**What is required:** Print the data below exactly as it stands, and keep the pictures out.

**Information provided:**
--------------------

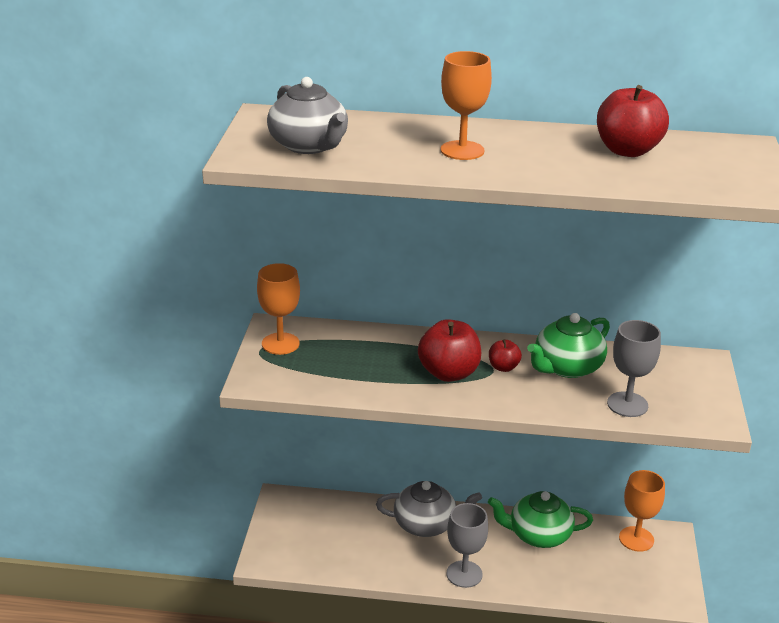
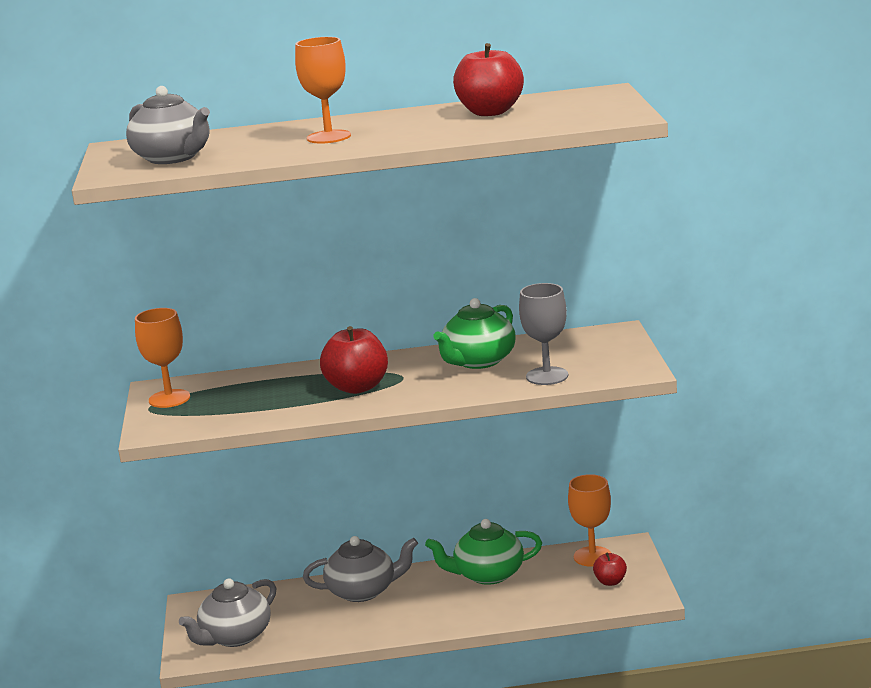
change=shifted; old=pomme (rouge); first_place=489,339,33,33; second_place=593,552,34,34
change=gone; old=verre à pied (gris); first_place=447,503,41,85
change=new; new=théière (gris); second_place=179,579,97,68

--------------------

**Task result:**
change=shifted; old=pomme (rouge); first_place=489,339,33,33; second_place=593,552,34,34
change=gone; old=verre à pied (gris); first_place=447,503,41,85
change=new; new=théière (gris); second_place=179,579,97,68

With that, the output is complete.